_About this exercise_. Using the records below, give again exactly the lines from the line that contains "old: golden_pill" through the line that contains "first_place: [240, 399]", both ends included, and only those.

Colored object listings
- - - -

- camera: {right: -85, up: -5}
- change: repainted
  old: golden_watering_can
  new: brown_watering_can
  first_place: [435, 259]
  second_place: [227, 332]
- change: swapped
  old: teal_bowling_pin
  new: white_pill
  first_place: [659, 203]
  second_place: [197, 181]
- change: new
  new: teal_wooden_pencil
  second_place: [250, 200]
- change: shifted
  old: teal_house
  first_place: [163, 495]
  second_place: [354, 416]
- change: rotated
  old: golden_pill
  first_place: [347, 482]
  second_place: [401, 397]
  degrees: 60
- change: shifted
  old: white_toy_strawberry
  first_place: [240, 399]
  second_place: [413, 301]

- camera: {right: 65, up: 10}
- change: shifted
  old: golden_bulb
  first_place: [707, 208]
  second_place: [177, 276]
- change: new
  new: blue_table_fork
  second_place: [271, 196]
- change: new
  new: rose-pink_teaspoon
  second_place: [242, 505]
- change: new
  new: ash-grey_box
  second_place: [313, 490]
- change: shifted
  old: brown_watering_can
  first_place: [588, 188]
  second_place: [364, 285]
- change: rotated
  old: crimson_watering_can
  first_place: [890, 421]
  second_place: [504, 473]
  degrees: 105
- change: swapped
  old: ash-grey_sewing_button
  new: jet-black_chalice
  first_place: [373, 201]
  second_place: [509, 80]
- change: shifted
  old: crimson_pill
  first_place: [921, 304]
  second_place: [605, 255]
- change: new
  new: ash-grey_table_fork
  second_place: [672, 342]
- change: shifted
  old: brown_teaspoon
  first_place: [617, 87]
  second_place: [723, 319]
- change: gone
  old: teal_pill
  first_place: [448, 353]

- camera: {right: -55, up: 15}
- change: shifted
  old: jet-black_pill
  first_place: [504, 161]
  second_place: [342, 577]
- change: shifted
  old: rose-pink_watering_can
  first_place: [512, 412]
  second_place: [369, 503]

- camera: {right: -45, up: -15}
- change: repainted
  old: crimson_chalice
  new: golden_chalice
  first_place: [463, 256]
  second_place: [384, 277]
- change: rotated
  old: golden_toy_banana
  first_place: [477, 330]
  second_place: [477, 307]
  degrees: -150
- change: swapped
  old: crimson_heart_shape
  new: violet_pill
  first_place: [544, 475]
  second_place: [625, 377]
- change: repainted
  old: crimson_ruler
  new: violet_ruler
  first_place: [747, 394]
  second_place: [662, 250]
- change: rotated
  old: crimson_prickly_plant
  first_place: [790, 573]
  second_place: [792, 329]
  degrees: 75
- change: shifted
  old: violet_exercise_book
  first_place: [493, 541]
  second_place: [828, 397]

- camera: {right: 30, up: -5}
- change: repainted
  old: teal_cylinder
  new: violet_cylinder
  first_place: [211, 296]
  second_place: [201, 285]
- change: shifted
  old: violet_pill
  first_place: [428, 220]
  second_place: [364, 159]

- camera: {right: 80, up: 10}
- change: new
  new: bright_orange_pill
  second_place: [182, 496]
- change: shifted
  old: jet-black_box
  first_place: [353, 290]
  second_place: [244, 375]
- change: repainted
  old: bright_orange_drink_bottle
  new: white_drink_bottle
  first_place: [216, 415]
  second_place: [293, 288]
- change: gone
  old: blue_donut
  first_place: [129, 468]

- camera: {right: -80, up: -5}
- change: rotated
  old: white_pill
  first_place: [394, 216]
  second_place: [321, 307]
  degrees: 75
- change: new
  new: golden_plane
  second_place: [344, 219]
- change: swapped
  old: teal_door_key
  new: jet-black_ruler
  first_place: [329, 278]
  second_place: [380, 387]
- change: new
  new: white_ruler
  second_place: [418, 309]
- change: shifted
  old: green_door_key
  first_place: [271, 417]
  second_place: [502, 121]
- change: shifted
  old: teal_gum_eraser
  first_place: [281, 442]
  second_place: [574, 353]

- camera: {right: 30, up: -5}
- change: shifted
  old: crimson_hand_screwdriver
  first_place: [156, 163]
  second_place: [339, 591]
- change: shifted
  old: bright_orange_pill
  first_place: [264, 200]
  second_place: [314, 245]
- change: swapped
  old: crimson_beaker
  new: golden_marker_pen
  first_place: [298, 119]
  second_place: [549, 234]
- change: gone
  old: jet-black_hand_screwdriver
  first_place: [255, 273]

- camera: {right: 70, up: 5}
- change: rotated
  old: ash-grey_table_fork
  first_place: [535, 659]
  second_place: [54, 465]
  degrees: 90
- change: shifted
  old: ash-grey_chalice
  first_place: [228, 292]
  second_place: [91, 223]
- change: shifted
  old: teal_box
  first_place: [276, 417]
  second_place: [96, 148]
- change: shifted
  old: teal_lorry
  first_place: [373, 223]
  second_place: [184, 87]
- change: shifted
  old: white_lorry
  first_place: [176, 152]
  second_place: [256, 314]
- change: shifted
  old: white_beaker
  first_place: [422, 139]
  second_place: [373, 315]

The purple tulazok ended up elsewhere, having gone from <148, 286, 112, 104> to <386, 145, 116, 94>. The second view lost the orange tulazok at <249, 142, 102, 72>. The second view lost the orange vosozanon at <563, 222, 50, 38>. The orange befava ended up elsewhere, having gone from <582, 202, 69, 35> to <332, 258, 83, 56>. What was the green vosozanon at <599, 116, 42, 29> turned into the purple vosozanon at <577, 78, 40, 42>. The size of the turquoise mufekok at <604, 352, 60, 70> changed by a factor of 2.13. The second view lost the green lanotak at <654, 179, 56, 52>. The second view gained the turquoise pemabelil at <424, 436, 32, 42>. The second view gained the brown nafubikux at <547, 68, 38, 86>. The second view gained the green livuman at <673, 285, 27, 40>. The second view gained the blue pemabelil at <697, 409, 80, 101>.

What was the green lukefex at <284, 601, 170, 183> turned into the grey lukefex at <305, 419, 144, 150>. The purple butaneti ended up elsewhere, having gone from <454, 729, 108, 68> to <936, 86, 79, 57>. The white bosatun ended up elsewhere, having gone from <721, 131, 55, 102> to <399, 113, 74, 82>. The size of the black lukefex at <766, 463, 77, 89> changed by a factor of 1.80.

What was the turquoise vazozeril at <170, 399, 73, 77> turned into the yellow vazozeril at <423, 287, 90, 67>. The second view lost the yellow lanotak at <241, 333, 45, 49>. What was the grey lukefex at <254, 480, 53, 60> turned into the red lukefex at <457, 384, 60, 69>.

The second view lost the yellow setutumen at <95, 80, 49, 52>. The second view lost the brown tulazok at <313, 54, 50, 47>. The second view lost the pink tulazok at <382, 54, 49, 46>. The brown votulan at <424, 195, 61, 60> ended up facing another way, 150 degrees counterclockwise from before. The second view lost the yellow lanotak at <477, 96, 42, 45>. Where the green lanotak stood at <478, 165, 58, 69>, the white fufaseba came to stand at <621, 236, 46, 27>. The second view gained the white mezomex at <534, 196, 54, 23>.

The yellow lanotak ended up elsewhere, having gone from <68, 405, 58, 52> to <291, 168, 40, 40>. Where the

- - - -

_Answer for the task_.
  old: golden_pill
  first_place: [347, 482]
  second_place: [401, 397]
  degrees: 60
- change: shifted
  old: white_toy_strawberry
  first_place: [240, 399]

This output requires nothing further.